**Task directions**:
There is one span to output from the data below: the lines starting at the line with "camera: 80 degrees left, 5 degrees down" and ending at the line with "(637, 271) = (334, 129): yellow". Output it exactly, ends included, nothing more.

*** Opening Supplied data ***

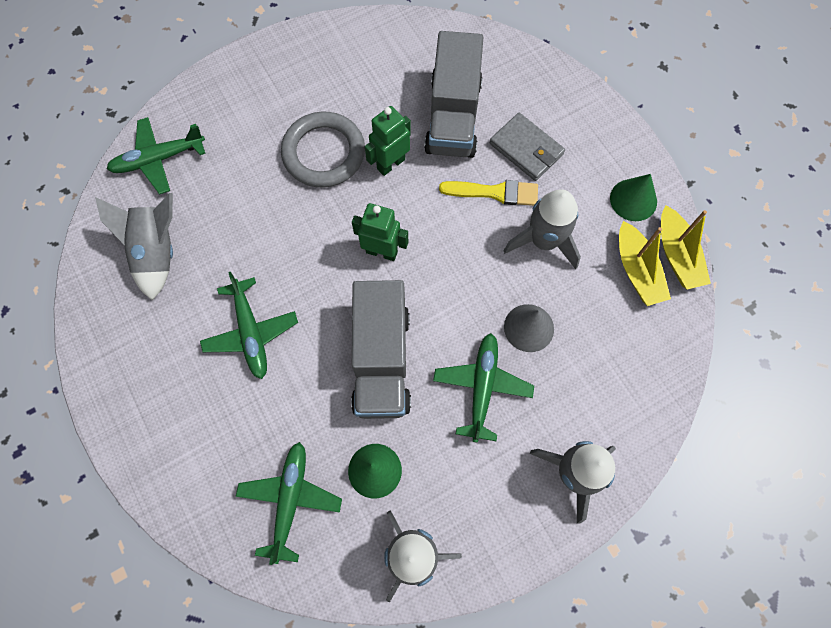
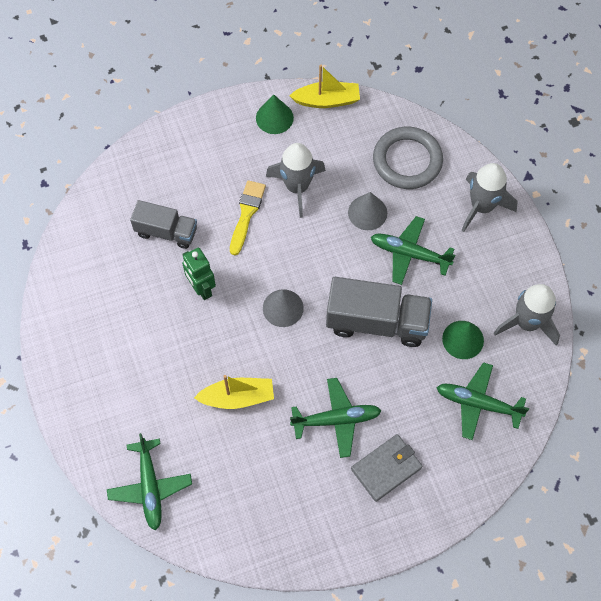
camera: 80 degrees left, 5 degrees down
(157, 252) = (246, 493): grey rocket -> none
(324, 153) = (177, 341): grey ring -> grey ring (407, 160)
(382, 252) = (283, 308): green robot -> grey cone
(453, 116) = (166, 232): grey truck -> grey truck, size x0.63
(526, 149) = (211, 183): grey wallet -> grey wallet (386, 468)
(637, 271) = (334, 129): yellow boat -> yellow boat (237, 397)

*** Closing Supplied data ***
*** Opening Supplied data ***

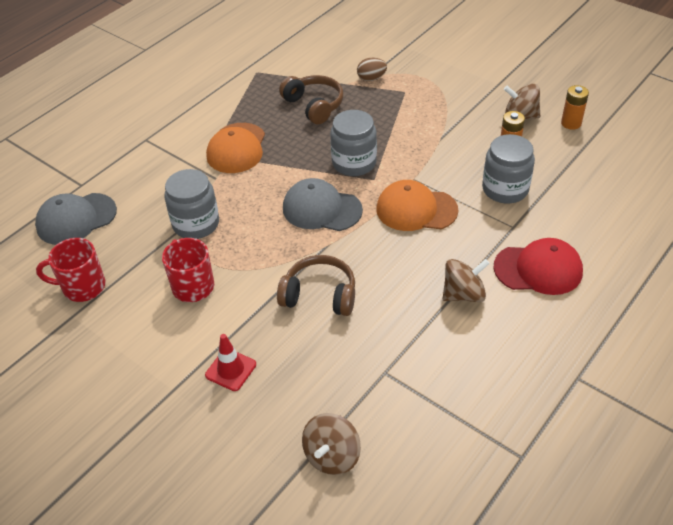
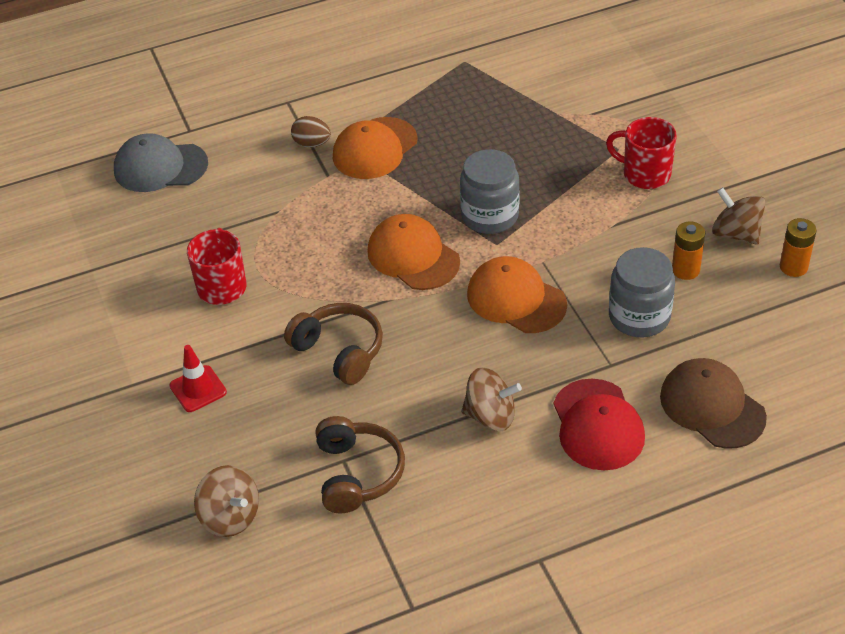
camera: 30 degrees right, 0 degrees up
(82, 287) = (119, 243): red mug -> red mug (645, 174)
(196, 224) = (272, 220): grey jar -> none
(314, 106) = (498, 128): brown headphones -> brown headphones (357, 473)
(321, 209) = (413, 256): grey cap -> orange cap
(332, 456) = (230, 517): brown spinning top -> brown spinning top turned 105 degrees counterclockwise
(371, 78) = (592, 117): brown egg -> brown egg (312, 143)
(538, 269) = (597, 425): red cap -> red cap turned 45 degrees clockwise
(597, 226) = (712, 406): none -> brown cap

*** Closing Supplied data ***
*** Opening Supplied data ***

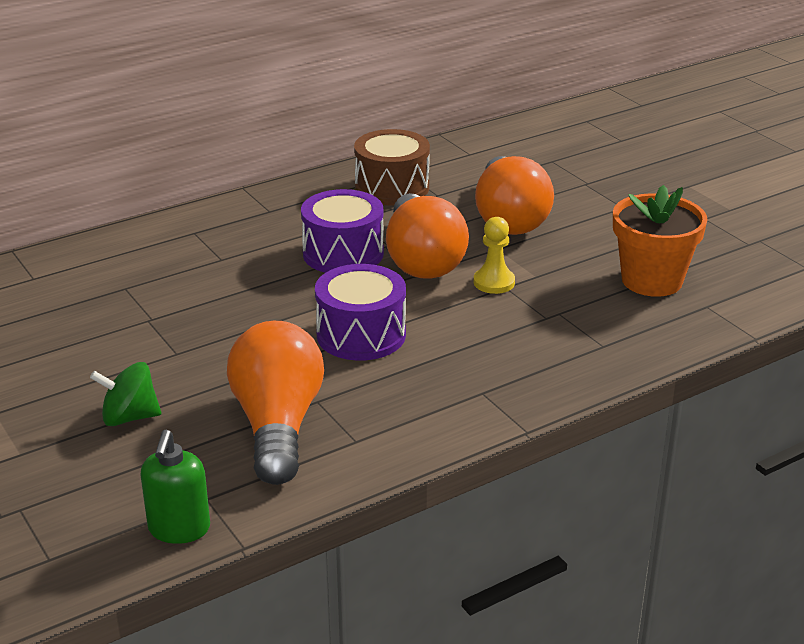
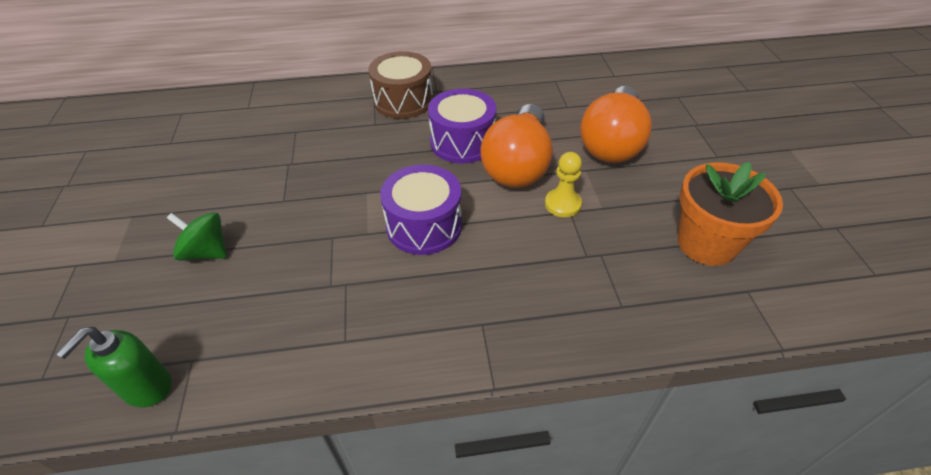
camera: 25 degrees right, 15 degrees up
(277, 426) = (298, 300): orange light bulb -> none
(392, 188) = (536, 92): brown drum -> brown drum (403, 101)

*** Closing Supplied data ***

**Written solution**:
camera: 80 degrees left, 5 degrees down
(157, 252) = (246, 493): grey rocket -> none
(324, 153) = (177, 341): grey ring -> grey ring (407, 160)
(382, 252) = (283, 308): green robot -> grey cone
(453, 116) = (166, 232): grey truck -> grey truck, size x0.63
(526, 149) = (211, 183): grey wallet -> grey wallet (386, 468)
(637, 271) = (334, 129): yellow boat -> yellow boat (237, 397)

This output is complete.